• About this exercise: Only some lines are wanted. Transcribe, exactly, the lines below from the line with "IC19: buffer (in" up to and including the line with "R3: 390k (GND, N16) -> 3.3k (GND, N16)".

• Given records:
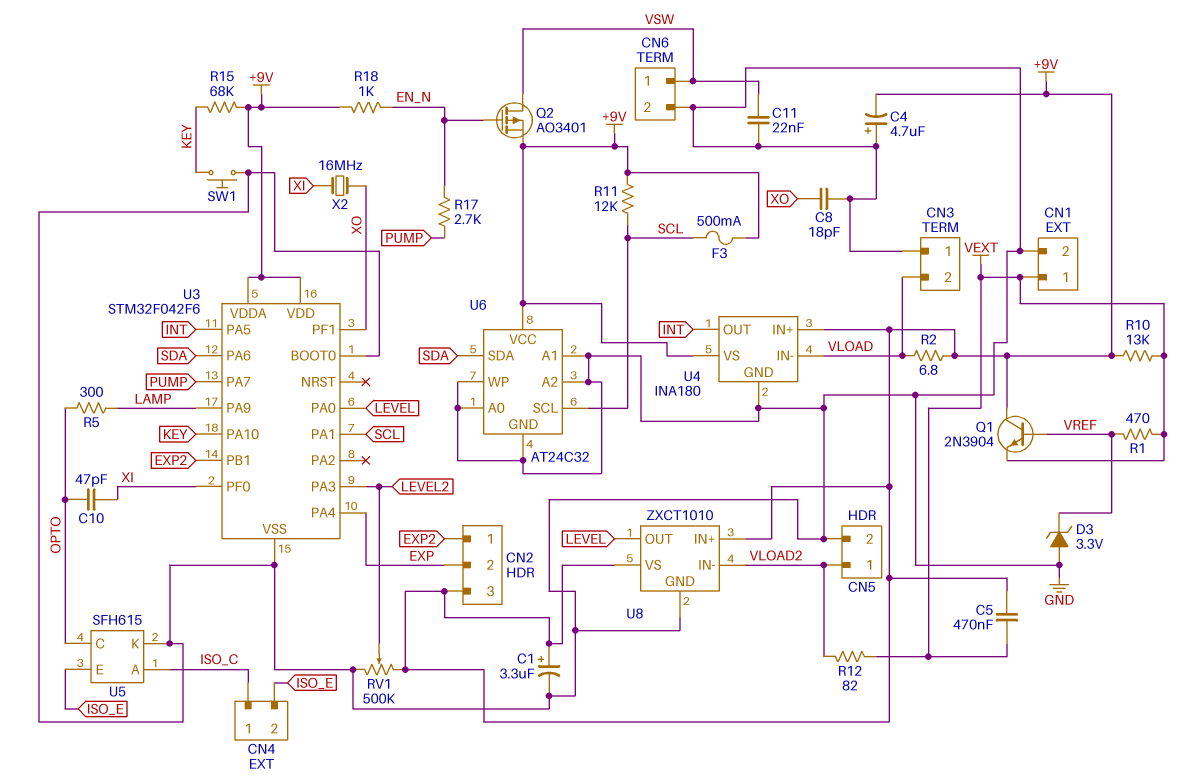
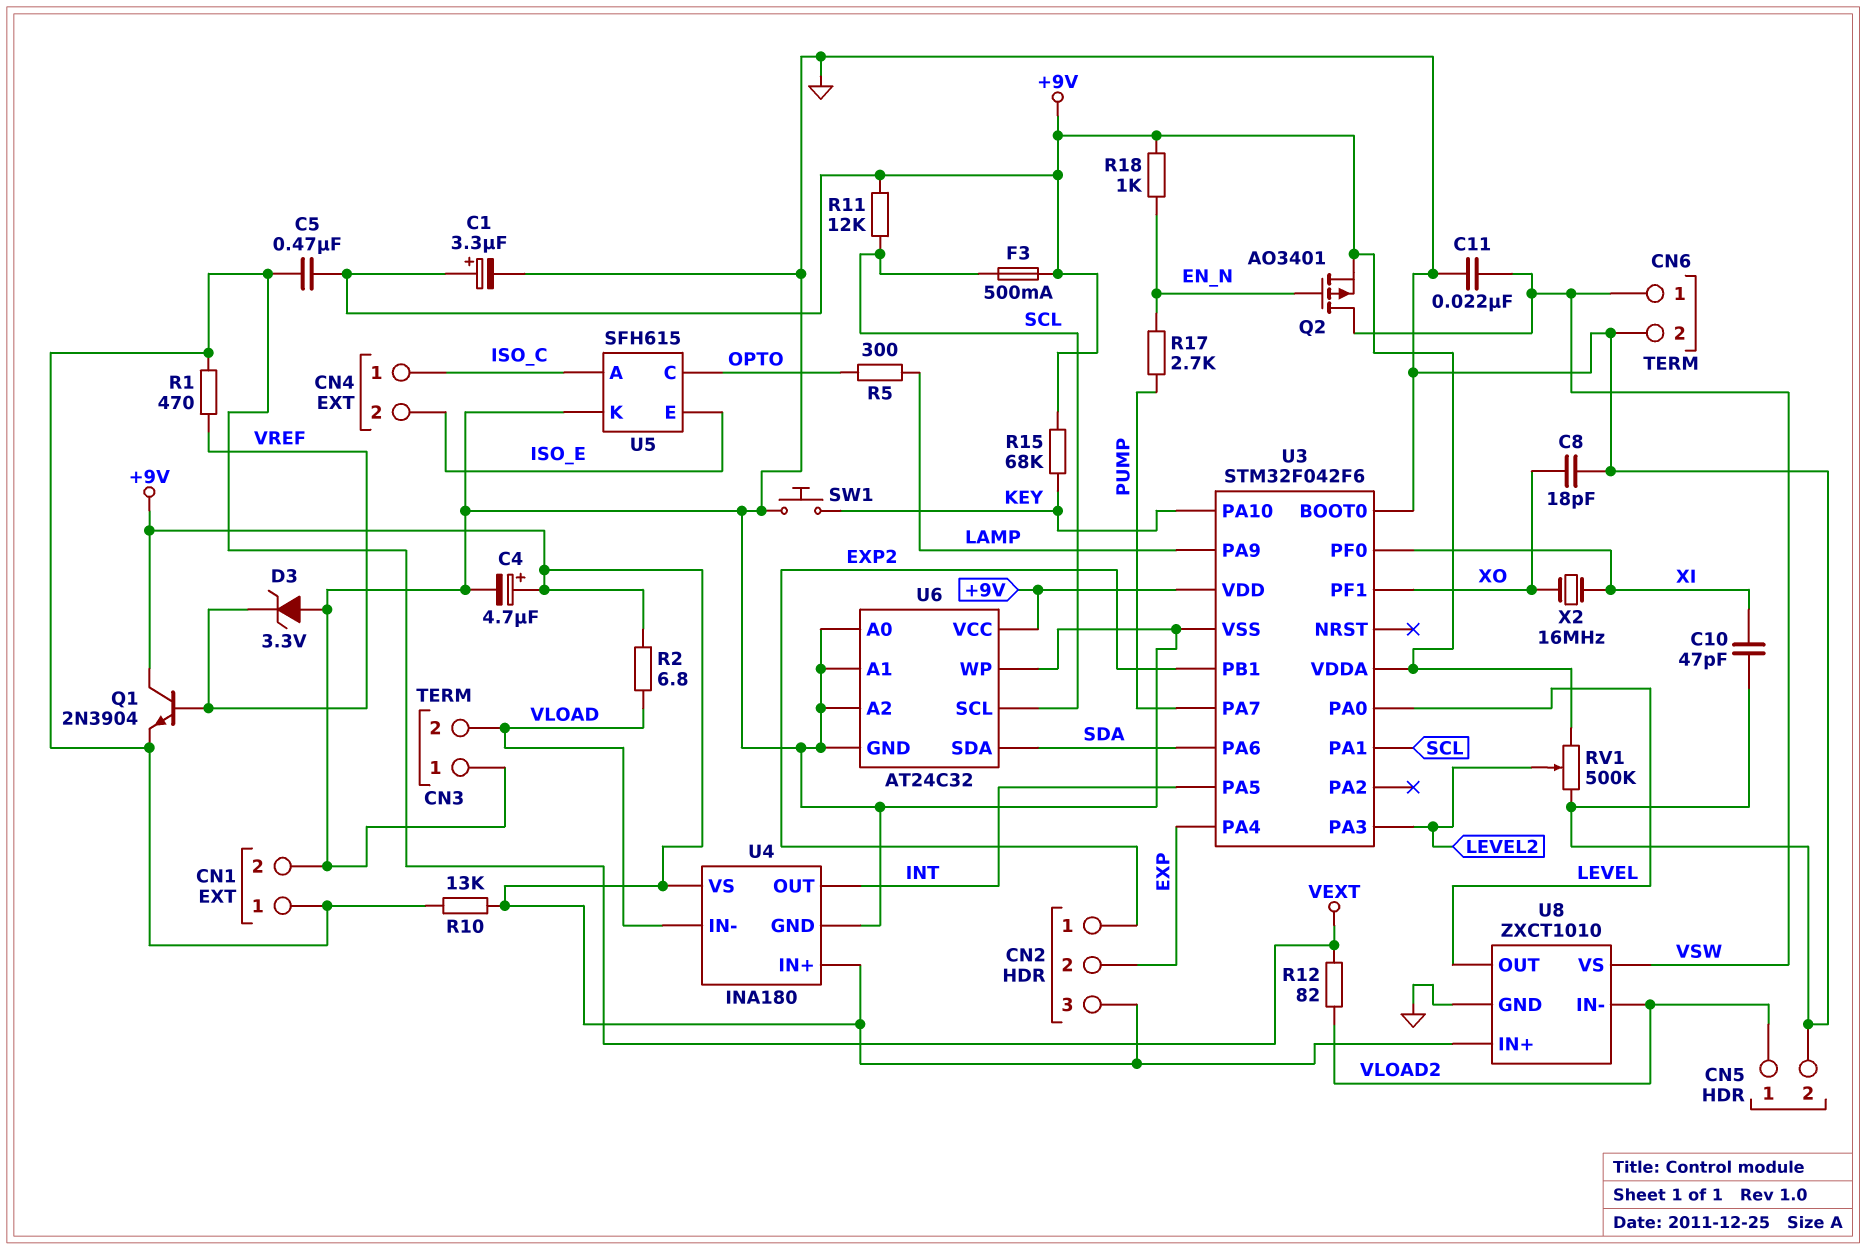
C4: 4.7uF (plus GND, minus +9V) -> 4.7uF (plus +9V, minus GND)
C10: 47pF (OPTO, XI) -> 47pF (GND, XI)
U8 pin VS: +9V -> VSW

==

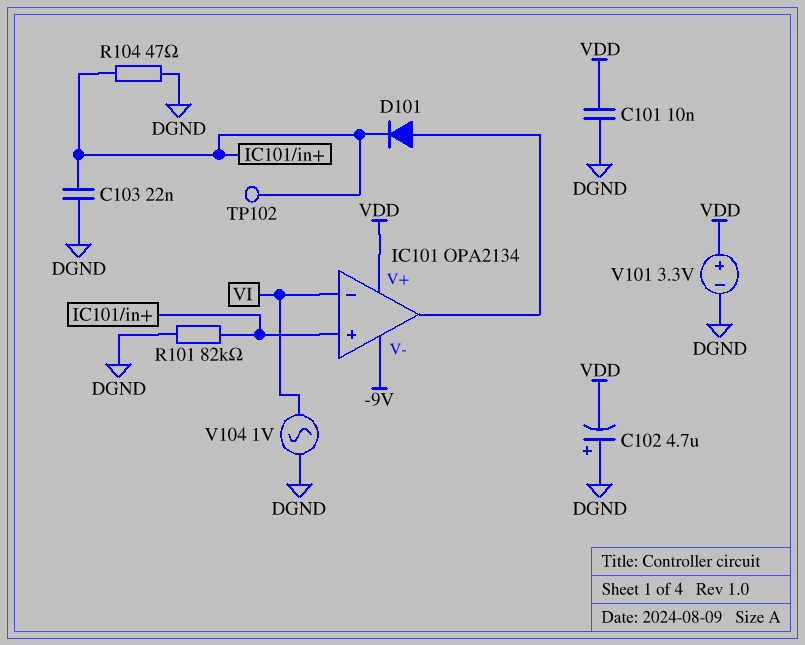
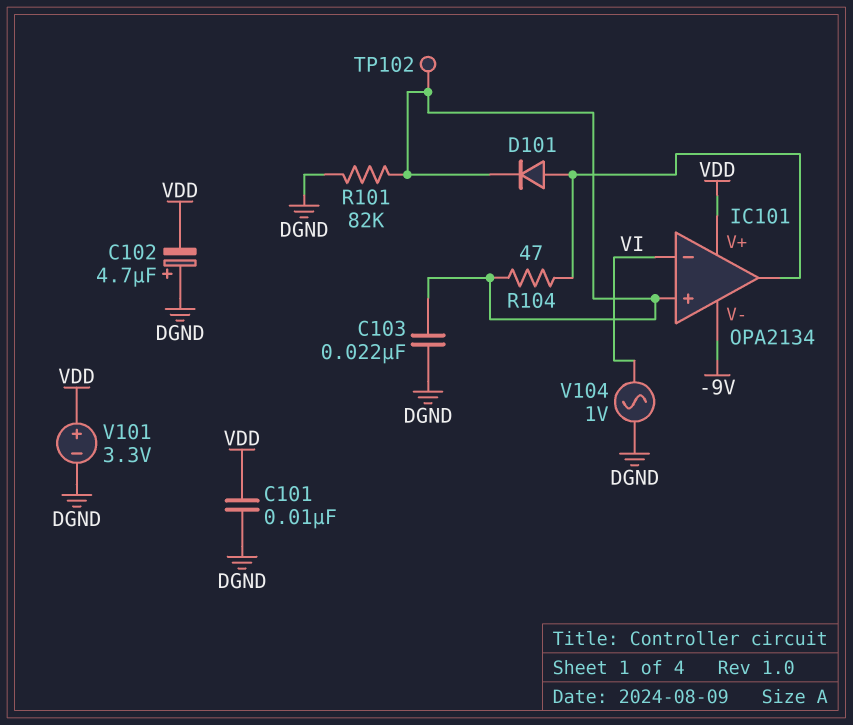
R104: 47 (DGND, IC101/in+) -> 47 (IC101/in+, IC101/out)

* * *

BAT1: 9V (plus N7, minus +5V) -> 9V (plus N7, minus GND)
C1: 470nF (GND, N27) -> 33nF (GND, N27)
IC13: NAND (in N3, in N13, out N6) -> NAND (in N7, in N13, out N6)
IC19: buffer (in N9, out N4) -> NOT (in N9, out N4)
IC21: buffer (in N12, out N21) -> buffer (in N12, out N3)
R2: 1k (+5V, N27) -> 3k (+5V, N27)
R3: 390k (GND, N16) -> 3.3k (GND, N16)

• Answer for the task:
IC19: buffer (in N9, out N4) -> NOT (in N9, out N4)
IC21: buffer (in N12, out N21) -> buffer (in N12, out N3)
R2: 1k (+5V, N27) -> 3k (+5V, N27)
R3: 390k (GND, N16) -> 3.3k (GND, N16)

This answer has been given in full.